Print out every line of the material exactly. Include no pictures.

------------------------------------------------

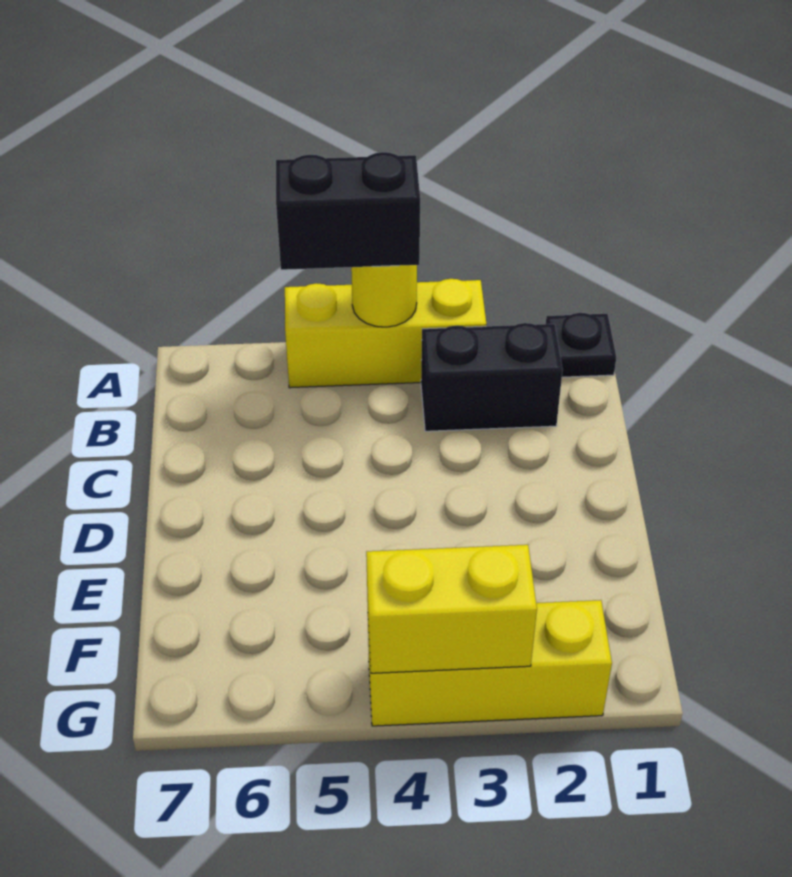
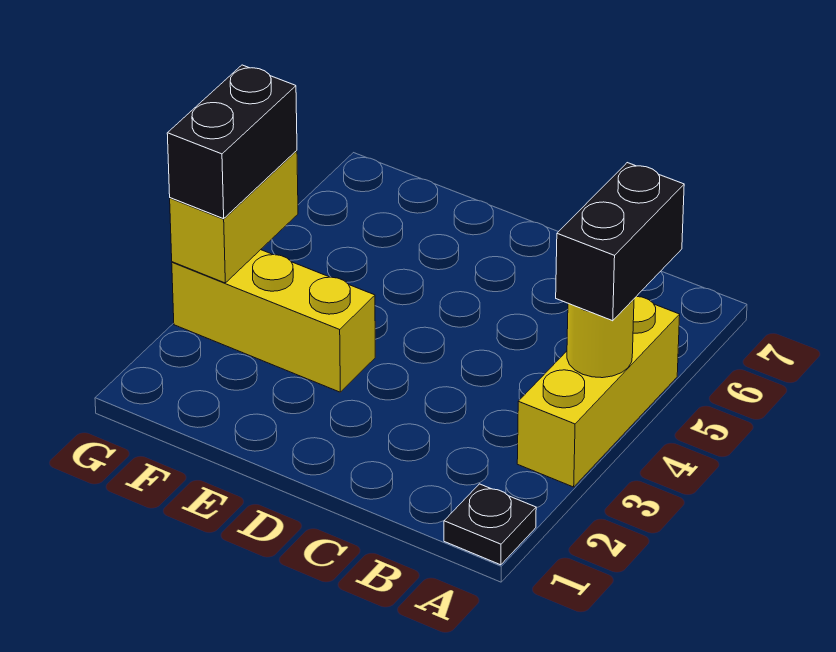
black brick B2:B3 level 1 -> black brick G3:G4 level 3
yellow brick G2:G4 level 1 -> yellow brick E3:G3 level 1

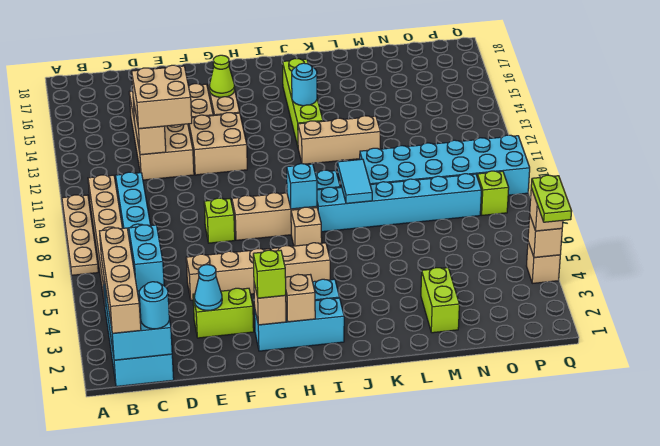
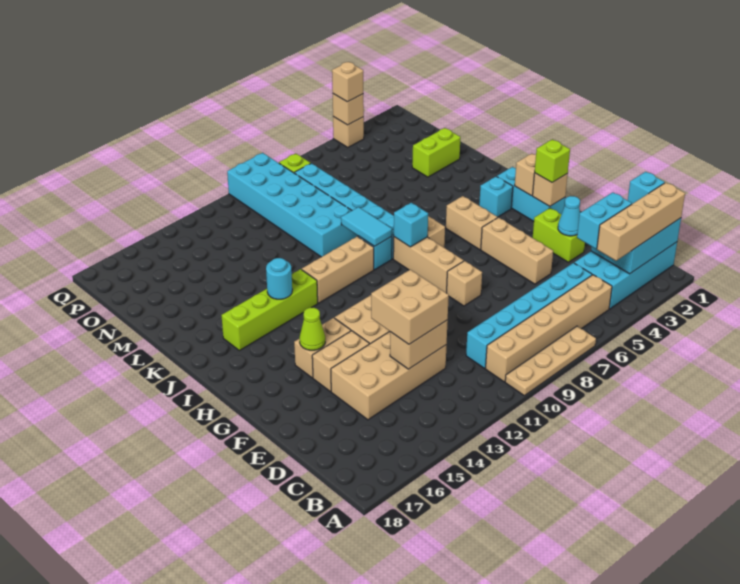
cyan round brick C1 level 3 -> cyan brick C1 level 3
lime brick F8 level 1 -> tan brick F8 level 1
tan brick J12:L12 level 1 -> tan brick J10:J12 level 1
cyan tile K8:K9 level 2 -> cyan tile J9:K9 level 2
lime plate Q3:Q4 level 4 -> none

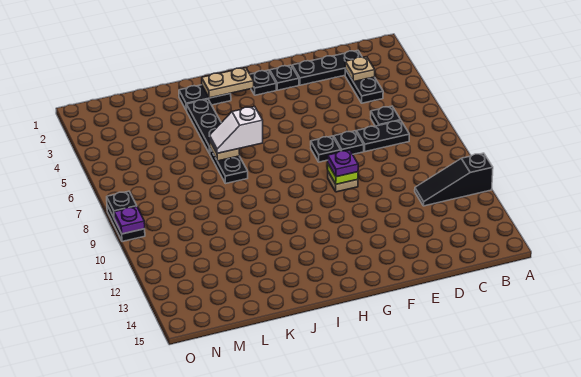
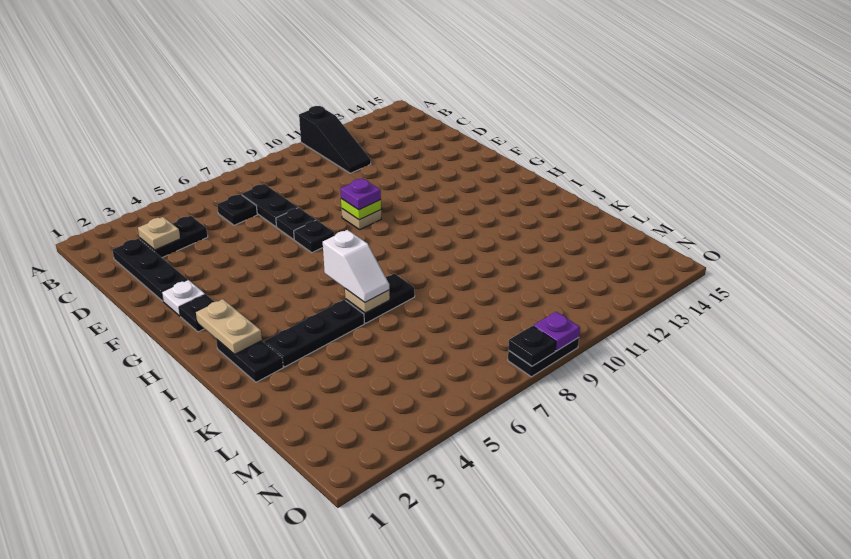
black plate F2 level 1 -> white plate F2 level 1

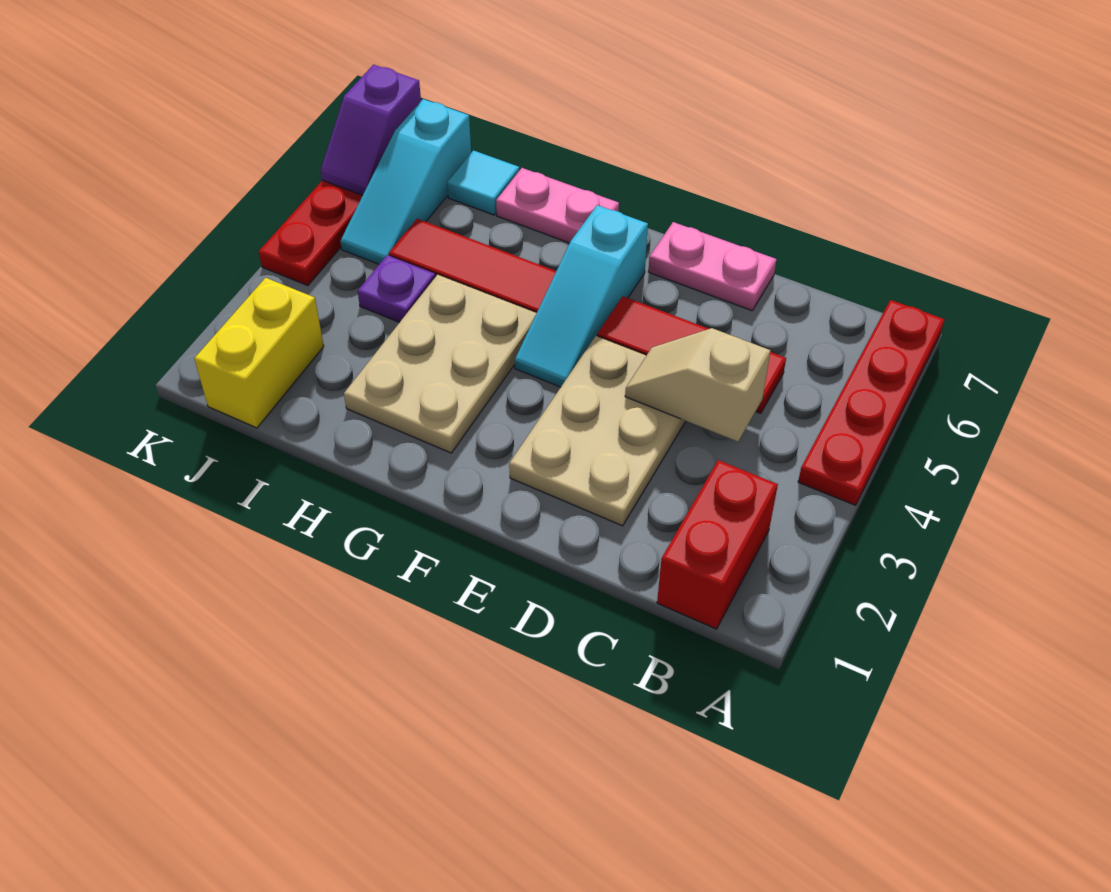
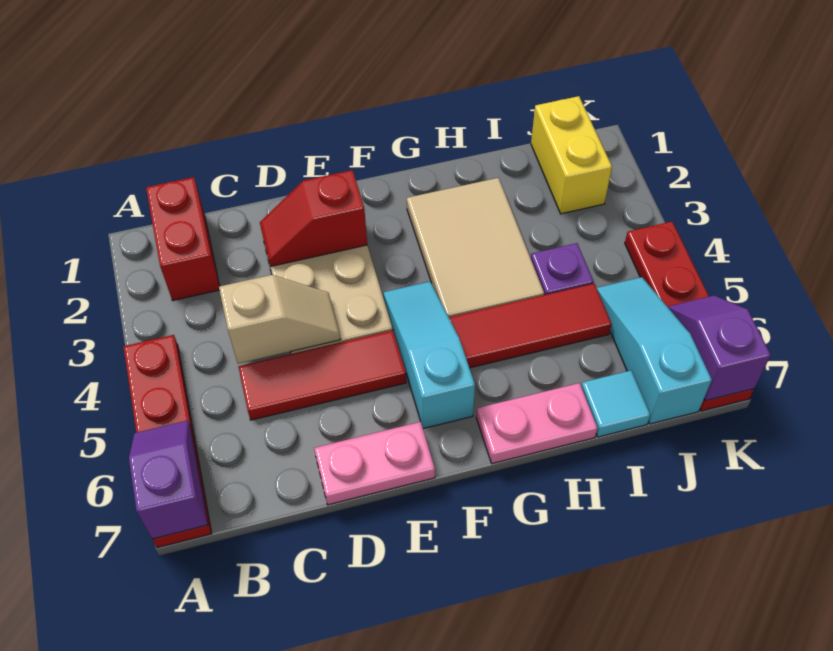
none -> purple slope A6:A7 level 2 top 7
none -> red slope D2:E2 level 2 top E
tan plate G2:H4 level 1 -> tan tile G2:H4 level 1

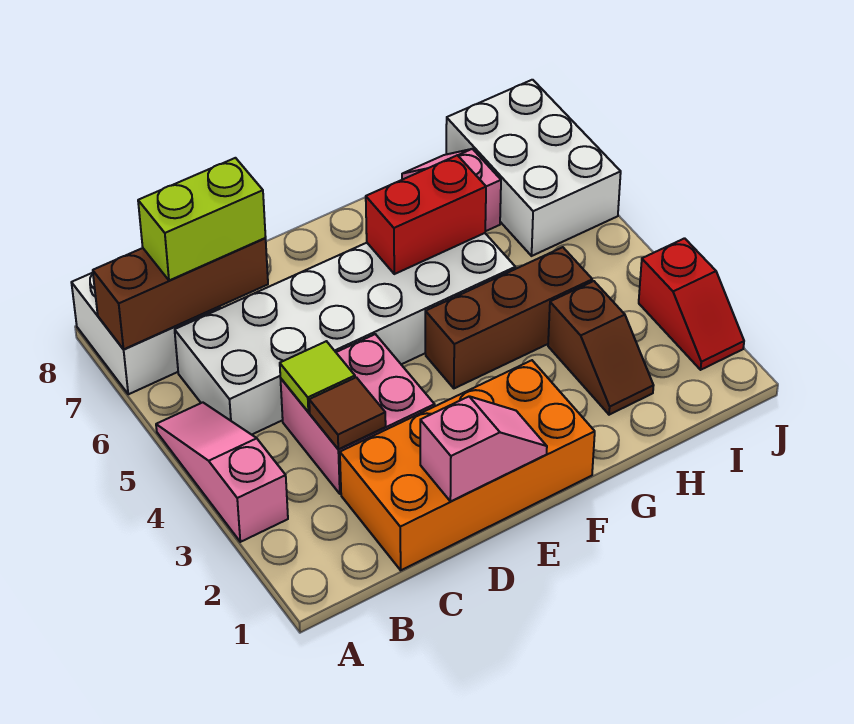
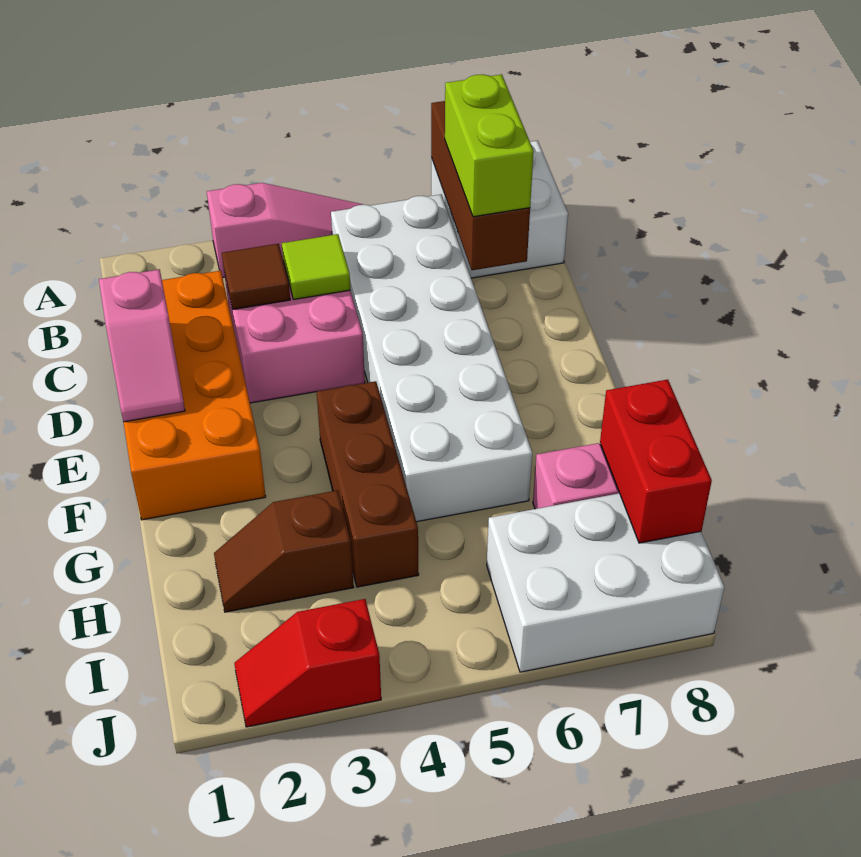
red brick F6:G6 level 2 -> red brick H8:I8 level 2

------------------------------------------------

■ **TASK RESULT**:
black brick B2:B3 level 1 -> black brick G3:G4 level 3
yellow brick G2:G4 level 1 -> yellow brick E3:G3 level 1

cyan round brick C1 level 3 -> cyan brick C1 level 3
lime brick F8 level 1 -> tan brick F8 level 1
tan brick J12:L12 level 1 -> tan brick J10:J12 level 1
cyan tile K8:K9 level 2 -> cyan tile J9:K9 level 2
lime plate Q3:Q4 level 4 -> none

black plate F2 level 1 -> white plate F2 level 1

none -> purple slope A6:A7 level 2 top 7
none -> red slope D2:E2 level 2 top E
tan plate G2:H4 level 1 -> tan tile G2:H4 level 1

red brick F6:G6 level 2 -> red brick H8:I8 level 2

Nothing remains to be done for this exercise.